- **Work to be completed**
Of all the lines below, output only those starting at the one with "(352, 201) = (620, 656): none -> yellow vase" and ending at the one with "(391, 189) = (593, 717): red", both ends included, exactly as written.
--- Data for the task ---
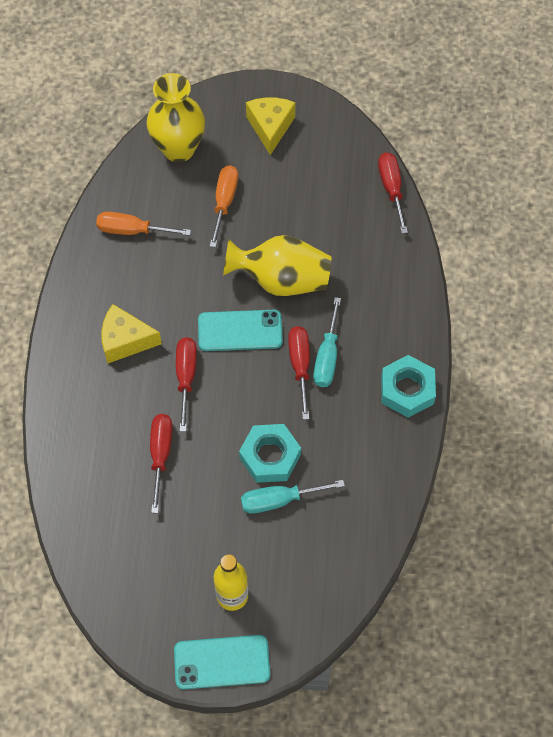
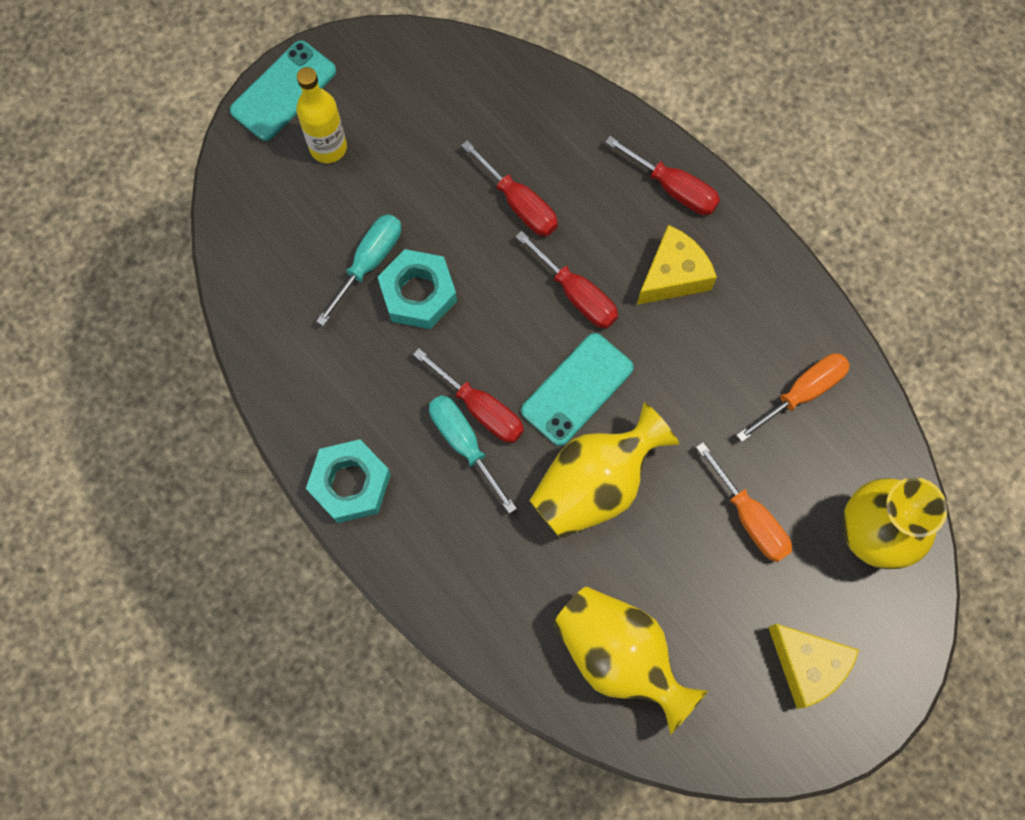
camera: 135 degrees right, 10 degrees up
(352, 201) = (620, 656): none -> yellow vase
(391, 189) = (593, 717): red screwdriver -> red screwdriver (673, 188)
---
--- Data for the task ---
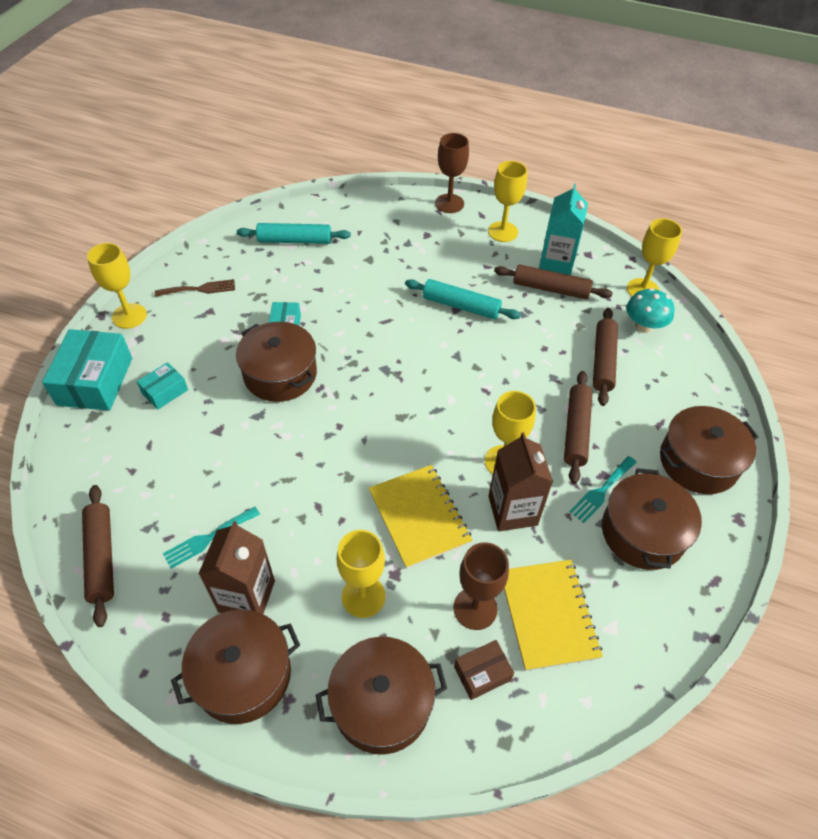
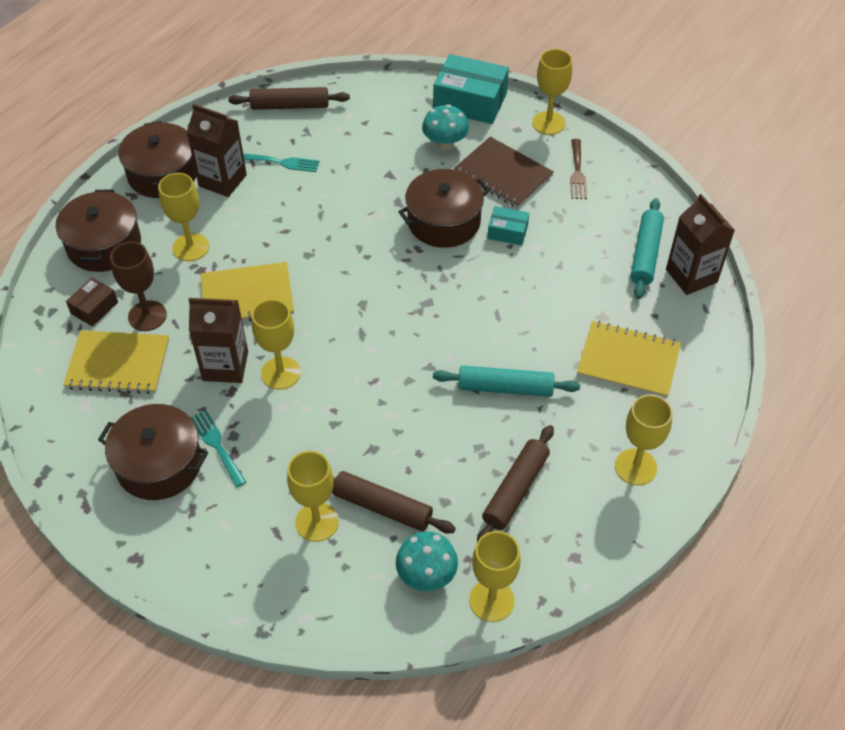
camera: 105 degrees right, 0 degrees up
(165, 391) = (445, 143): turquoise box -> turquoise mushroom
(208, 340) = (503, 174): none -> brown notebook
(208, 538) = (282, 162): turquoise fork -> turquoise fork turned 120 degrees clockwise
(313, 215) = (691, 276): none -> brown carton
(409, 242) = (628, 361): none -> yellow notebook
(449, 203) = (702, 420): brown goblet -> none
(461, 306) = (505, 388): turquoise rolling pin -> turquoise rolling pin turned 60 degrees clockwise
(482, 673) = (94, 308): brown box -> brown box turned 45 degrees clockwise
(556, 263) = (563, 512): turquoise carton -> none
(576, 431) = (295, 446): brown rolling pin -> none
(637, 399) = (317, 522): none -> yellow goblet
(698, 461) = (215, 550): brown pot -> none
---
- **Finished task**
(352, 201) = (620, 656): none -> yellow vase
(391, 189) = (593, 717): red screwdriver -> red screwdriver (673, 188)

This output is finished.